### How to complete this task
Once the line with "camera: 85 degrees left, 15 degrees down" is found, write it out along with every line after it, exactly, up to the last line of the entries below. Exclude pictures.

[Scene change data]

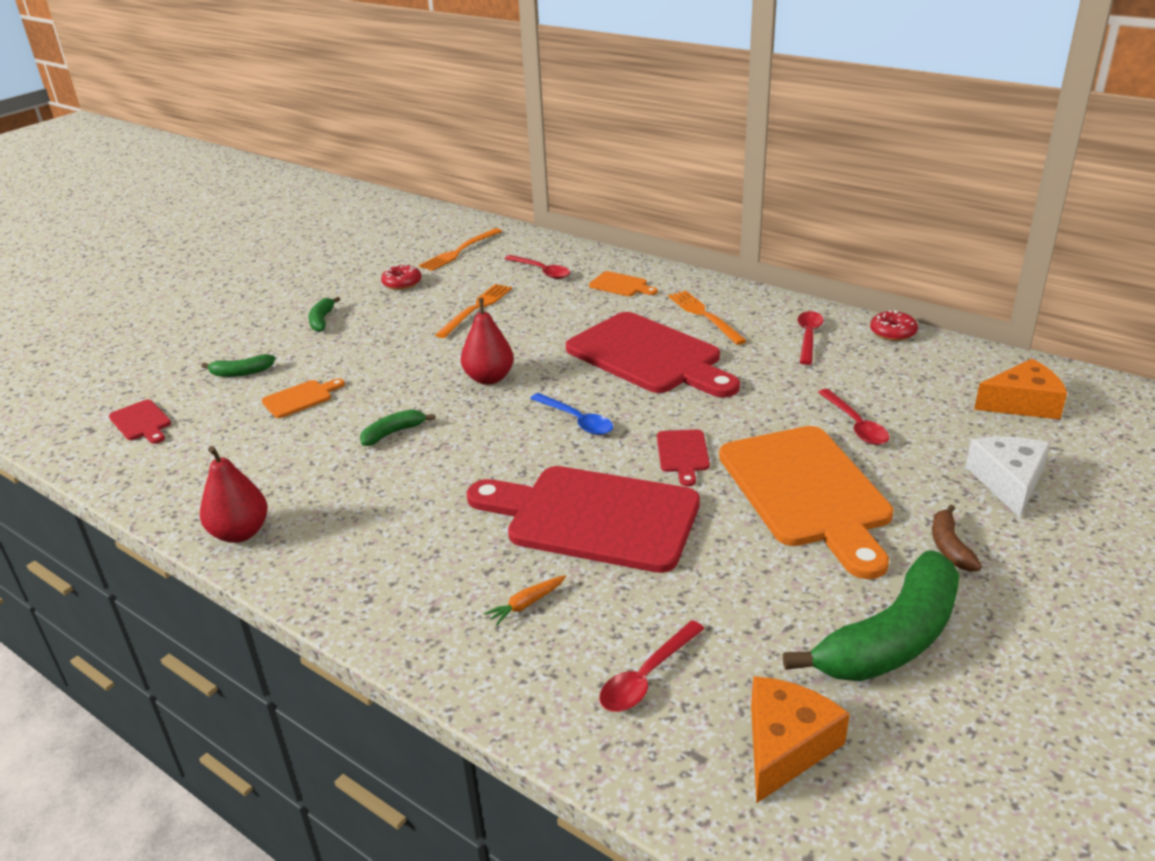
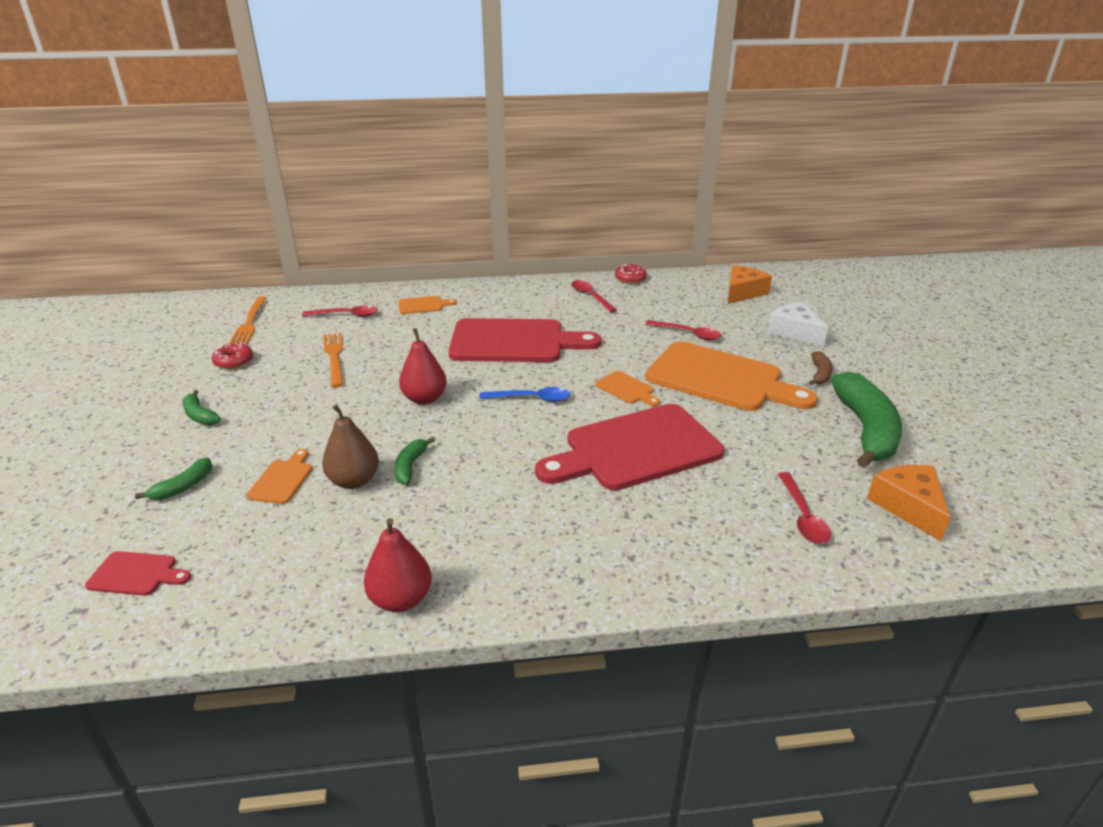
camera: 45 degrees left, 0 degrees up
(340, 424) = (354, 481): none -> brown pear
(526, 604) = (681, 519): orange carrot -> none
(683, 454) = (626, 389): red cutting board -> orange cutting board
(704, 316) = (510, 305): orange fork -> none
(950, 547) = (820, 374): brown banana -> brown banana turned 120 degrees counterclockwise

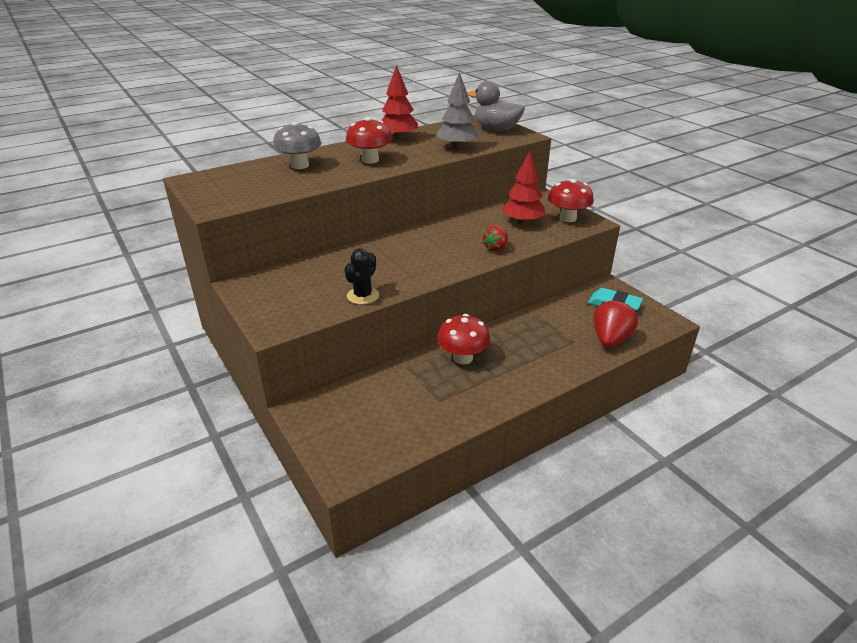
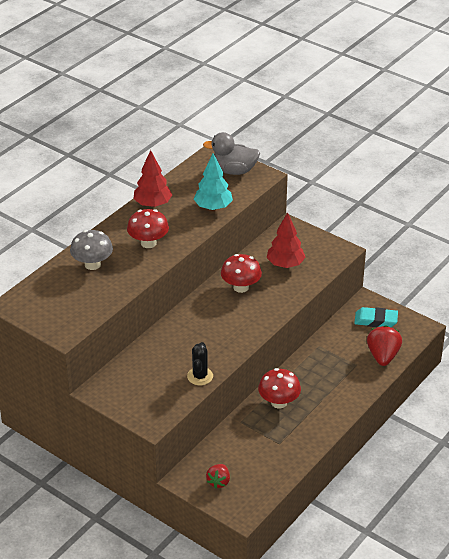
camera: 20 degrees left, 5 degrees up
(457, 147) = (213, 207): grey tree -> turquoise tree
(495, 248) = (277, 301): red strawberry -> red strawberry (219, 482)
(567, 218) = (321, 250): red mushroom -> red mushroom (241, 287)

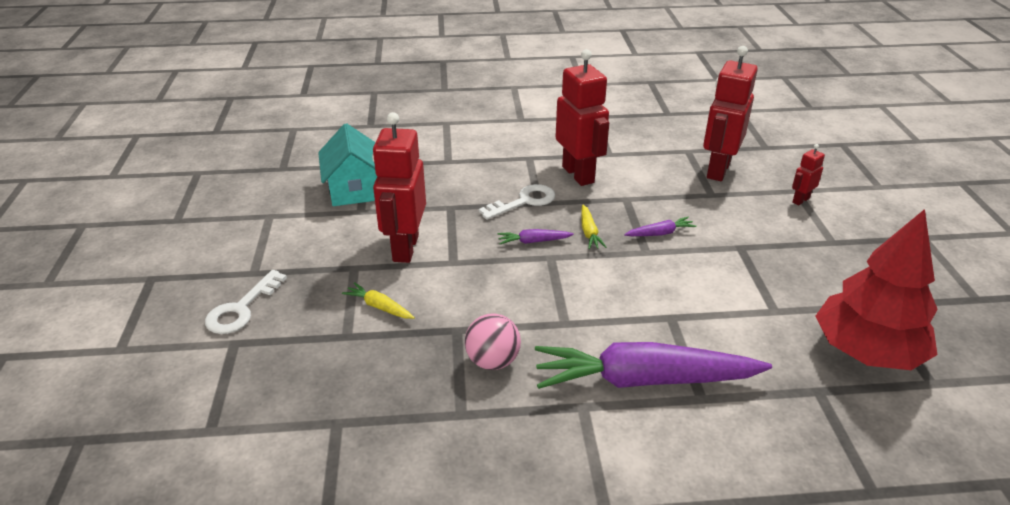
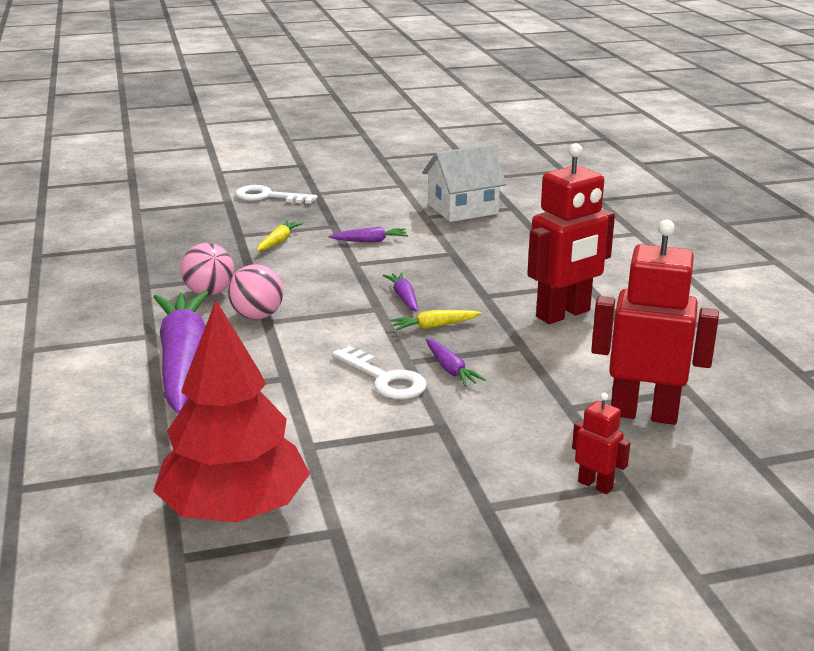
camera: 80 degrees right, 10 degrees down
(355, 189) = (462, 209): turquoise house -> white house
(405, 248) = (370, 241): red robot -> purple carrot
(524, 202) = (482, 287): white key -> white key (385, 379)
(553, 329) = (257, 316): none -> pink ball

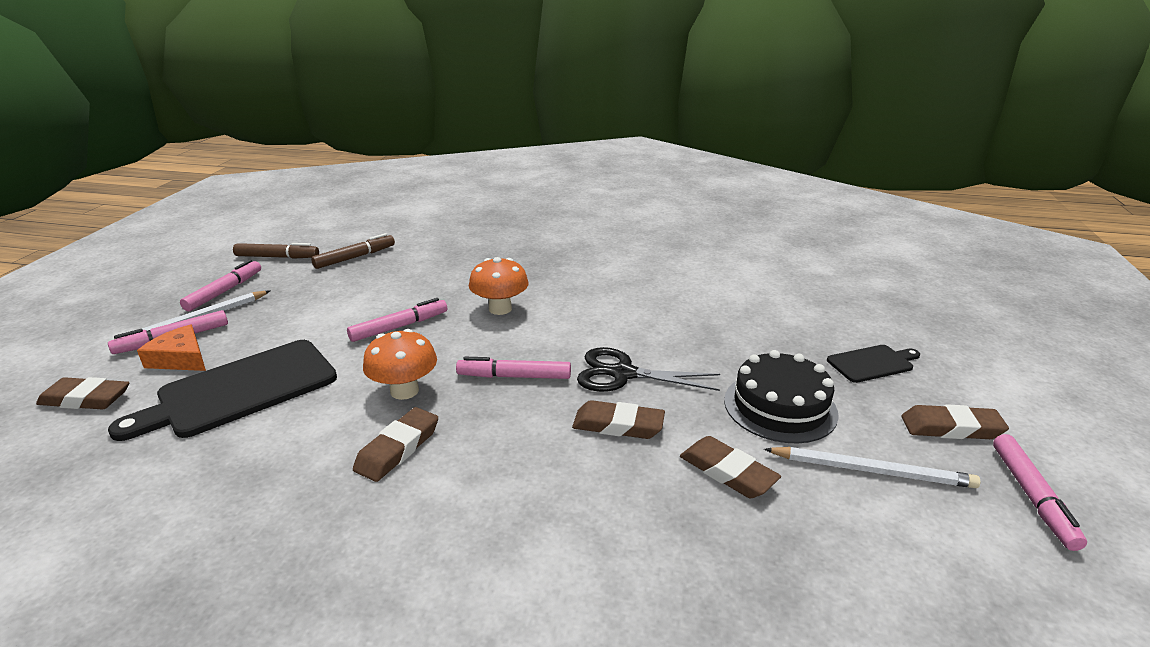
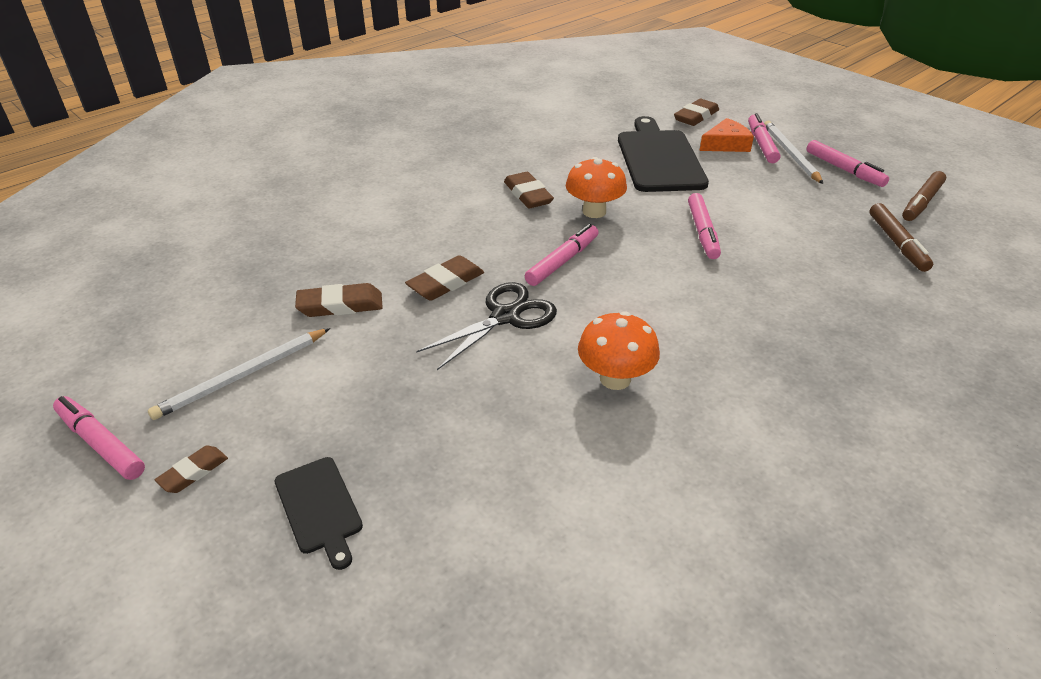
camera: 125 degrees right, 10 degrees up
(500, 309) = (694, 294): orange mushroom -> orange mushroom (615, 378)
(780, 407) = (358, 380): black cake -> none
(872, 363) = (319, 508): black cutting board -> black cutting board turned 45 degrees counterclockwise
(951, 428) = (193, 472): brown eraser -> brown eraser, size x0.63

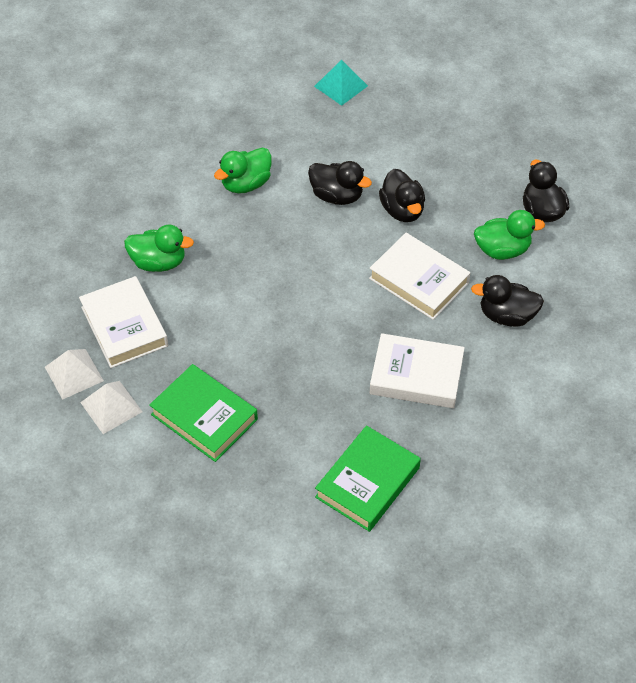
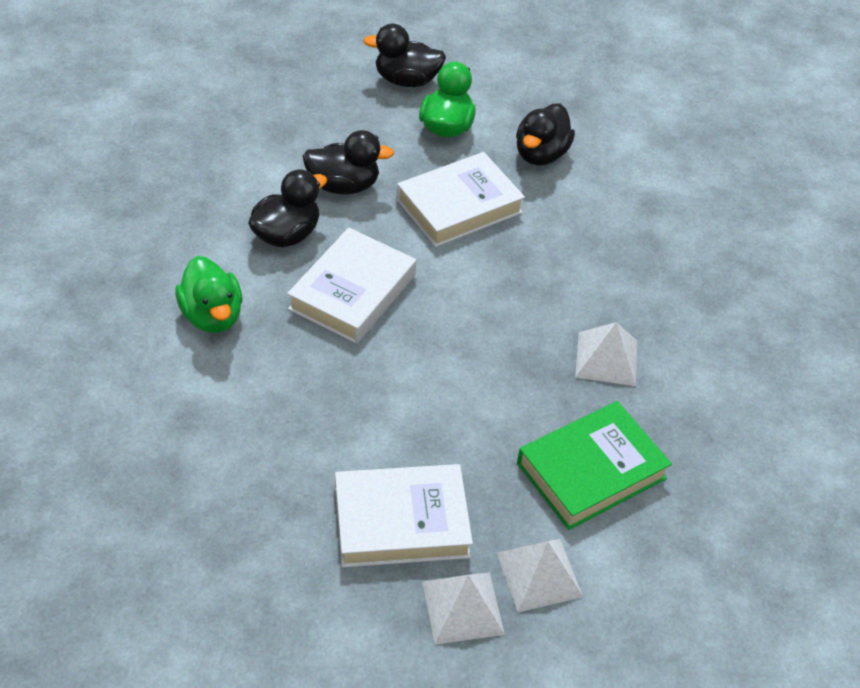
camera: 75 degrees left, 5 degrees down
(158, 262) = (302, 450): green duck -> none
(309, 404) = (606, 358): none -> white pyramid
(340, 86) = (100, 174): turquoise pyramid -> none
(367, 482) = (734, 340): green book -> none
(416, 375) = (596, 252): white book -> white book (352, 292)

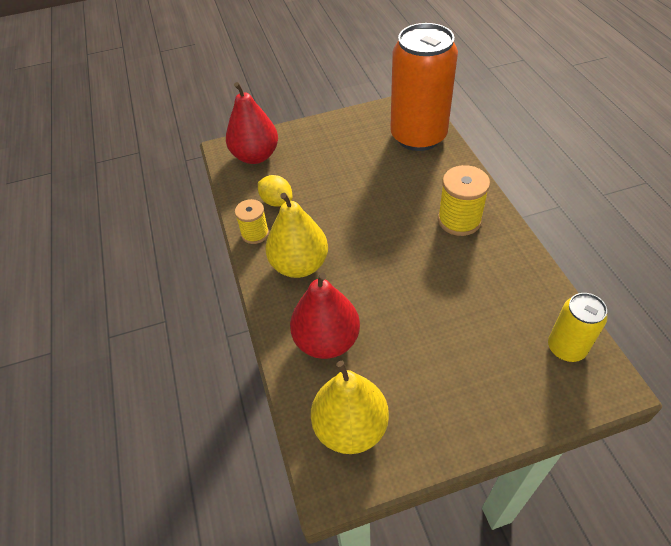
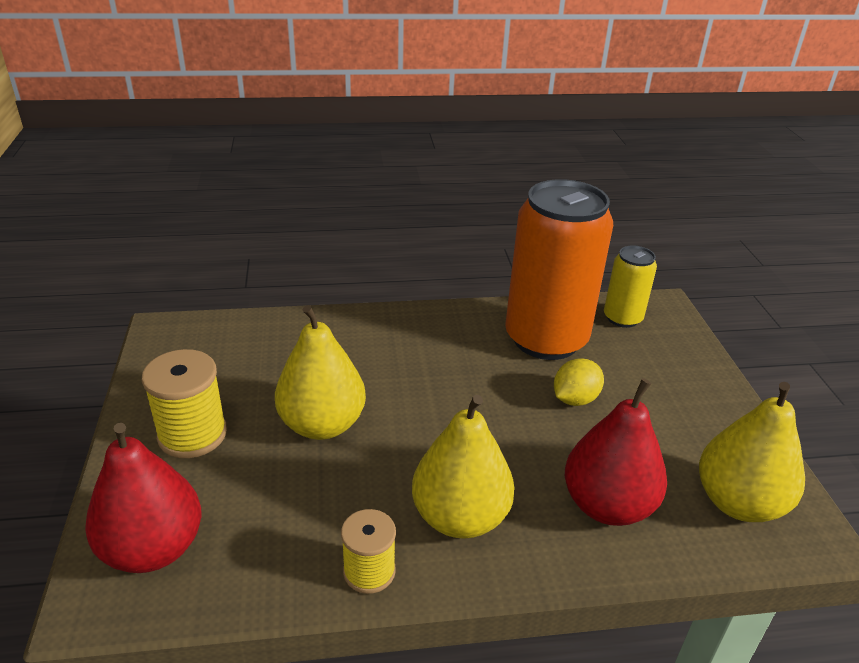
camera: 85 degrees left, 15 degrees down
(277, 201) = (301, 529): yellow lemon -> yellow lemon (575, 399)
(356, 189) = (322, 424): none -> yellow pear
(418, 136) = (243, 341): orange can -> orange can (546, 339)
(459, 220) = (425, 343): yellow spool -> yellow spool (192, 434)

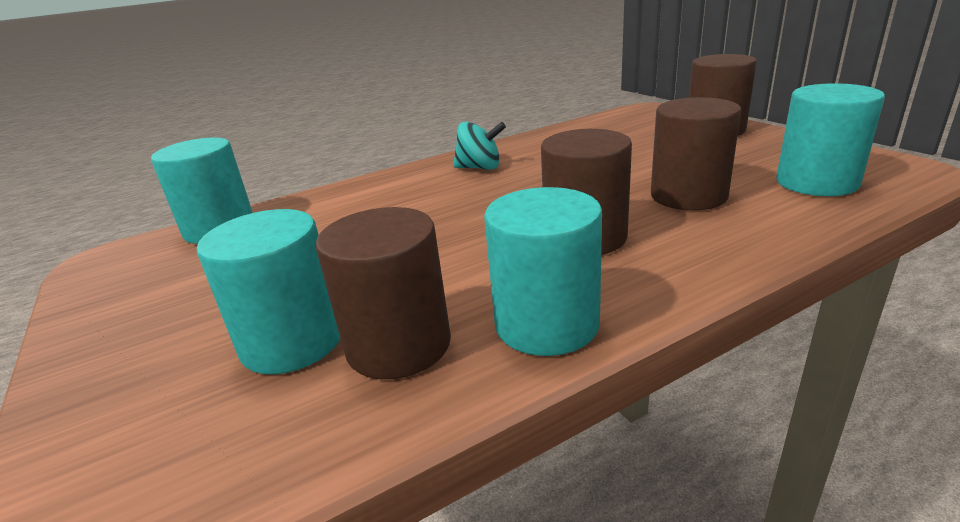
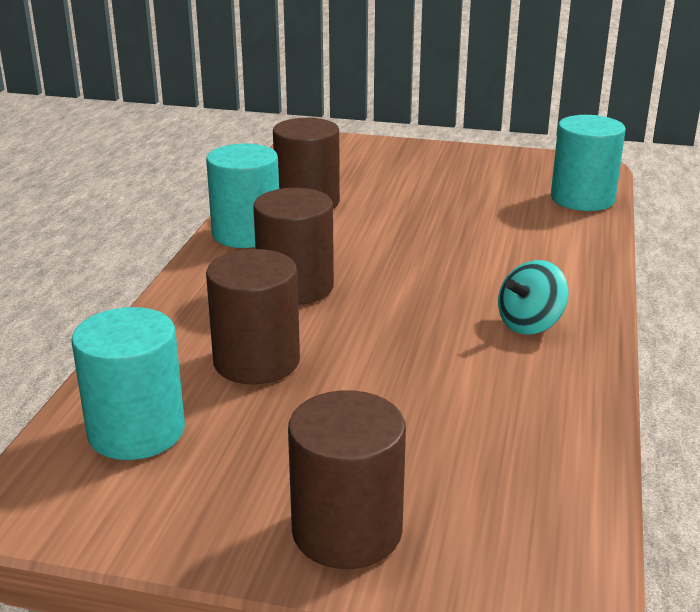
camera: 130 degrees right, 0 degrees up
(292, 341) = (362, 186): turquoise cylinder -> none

### The answer
camera: 85 degrees left, 15 degrees down
(277, 201) = (301, 529): yellow lemon -> yellow lemon (575, 399)
(356, 189) = (322, 424): none -> yellow pear
(418, 136) = (243, 341): orange can -> orange can (546, 339)
(459, 220) = (425, 343): yellow spool -> yellow spool (192, 434)

camera: 130 degrees right, 0 degrees up
(292, 341) = (362, 186): turquoise cylinder -> none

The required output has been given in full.